──────── SUPPLIED MATERIAL
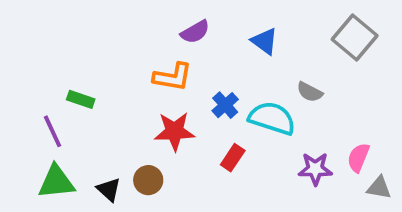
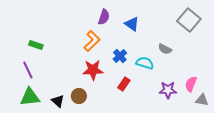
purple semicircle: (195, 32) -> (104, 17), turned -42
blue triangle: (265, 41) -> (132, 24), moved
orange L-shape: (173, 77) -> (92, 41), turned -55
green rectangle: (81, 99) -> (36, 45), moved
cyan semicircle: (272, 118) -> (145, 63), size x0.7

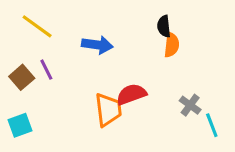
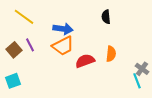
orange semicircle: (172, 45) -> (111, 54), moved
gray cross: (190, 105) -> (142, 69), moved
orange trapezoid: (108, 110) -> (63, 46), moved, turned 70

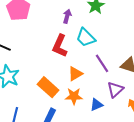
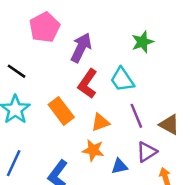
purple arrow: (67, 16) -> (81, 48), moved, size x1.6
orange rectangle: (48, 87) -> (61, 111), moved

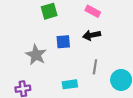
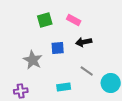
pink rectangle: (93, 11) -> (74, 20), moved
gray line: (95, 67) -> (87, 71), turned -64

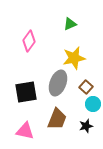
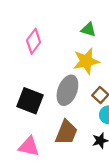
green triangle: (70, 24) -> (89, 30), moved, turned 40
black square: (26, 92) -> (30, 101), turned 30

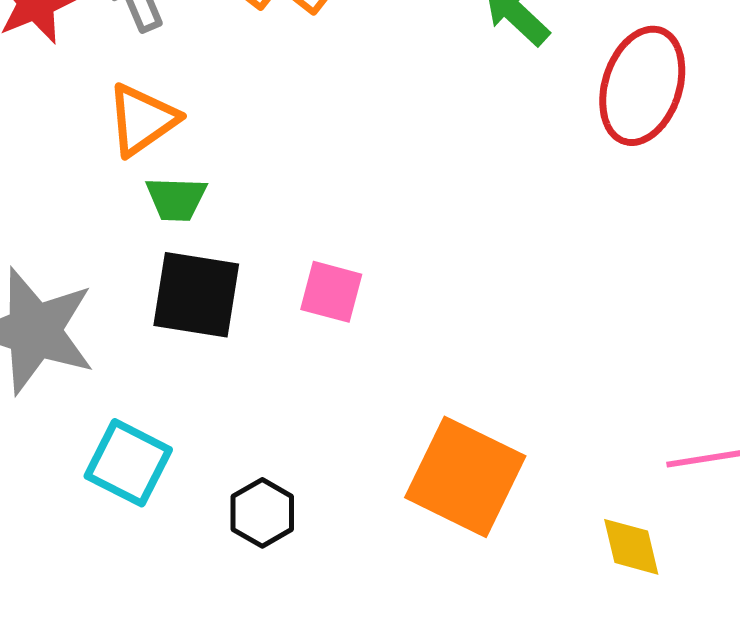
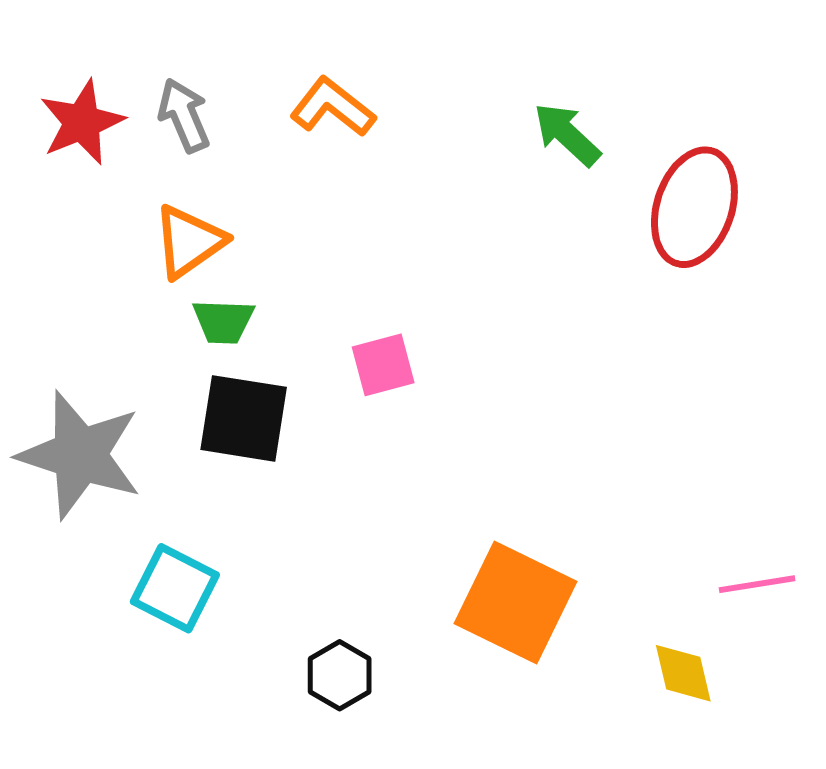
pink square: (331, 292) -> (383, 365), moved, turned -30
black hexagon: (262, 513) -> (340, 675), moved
────────────────
──────── SUPPLIED MATERIAL
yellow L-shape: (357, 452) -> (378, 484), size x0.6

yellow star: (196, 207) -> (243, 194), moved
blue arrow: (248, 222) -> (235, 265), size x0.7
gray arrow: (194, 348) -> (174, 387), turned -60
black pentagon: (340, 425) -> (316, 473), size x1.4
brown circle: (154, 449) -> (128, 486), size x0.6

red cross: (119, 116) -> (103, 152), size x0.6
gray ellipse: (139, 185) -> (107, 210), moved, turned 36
────────────────
*WHAT YOU SHOULD DO:* What to print is the stretch of entries from the line with "purple semicircle: (195, 32)" up to and including the line with "black hexagon: (262, 513)". Please print it exactly and leave out the pictures.

*EXERCISE SOLUTION:*
purple semicircle: (195, 32) -> (104, 17), turned -42
blue triangle: (265, 41) -> (132, 24), moved
orange L-shape: (173, 77) -> (92, 41), turned -55
green rectangle: (81, 99) -> (36, 45), moved
cyan semicircle: (272, 118) -> (145, 63), size x0.7

orange semicircle: (172, 45) -> (111, 54), moved
gray cross: (190, 105) -> (142, 69), moved
orange trapezoid: (108, 110) -> (63, 46), moved, turned 70

purple arrow: (67, 16) -> (81, 48), moved, size x1.6
orange rectangle: (48, 87) -> (61, 111), moved

pink rectangle: (93, 11) -> (74, 20), moved
gray line: (95, 67) -> (87, 71), turned -64

green triangle: (70, 24) -> (89, 30), moved, turned 40
black square: (26, 92) -> (30, 101), turned 30

pink square: (331, 292) -> (383, 365), moved, turned -30
black hexagon: (262, 513) -> (340, 675), moved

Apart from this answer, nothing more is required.